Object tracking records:

+++++

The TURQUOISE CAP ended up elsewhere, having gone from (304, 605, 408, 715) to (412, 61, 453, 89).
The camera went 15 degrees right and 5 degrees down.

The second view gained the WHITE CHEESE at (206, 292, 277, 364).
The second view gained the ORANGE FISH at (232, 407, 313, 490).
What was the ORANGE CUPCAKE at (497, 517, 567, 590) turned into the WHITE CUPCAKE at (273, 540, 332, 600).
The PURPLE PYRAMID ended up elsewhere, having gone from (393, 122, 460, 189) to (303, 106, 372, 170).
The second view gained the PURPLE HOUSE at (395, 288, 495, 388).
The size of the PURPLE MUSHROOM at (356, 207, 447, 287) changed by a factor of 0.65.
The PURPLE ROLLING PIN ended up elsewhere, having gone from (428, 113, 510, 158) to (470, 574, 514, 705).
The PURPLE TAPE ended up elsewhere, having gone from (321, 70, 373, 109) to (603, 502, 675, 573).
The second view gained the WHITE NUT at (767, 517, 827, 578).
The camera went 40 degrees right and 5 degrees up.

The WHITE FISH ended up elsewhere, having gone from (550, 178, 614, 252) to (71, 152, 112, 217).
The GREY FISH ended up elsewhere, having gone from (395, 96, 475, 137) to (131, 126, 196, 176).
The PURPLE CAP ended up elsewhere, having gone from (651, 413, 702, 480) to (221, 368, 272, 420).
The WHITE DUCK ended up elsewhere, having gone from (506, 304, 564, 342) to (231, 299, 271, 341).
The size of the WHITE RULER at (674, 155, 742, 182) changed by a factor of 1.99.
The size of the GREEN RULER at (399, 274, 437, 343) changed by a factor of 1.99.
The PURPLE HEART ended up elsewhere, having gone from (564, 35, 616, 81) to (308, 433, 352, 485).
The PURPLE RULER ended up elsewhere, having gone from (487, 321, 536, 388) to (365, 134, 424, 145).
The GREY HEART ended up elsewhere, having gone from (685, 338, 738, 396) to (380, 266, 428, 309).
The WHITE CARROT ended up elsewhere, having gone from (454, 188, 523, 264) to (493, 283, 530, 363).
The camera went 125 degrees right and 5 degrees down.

+++++

● DIRECTIONS FOR THIS TASK
Whenever a line above includes the string "HEART", copy it.

● TASK RESULT
The PURPLE HEART ended up elsewhere, having gone from (564, 35, 616, 81) to (308, 433, 352, 485).
The GREY HEART ended up elsewhere, having gone from (685, 338, 738, 396) to (380, 266, 428, 309).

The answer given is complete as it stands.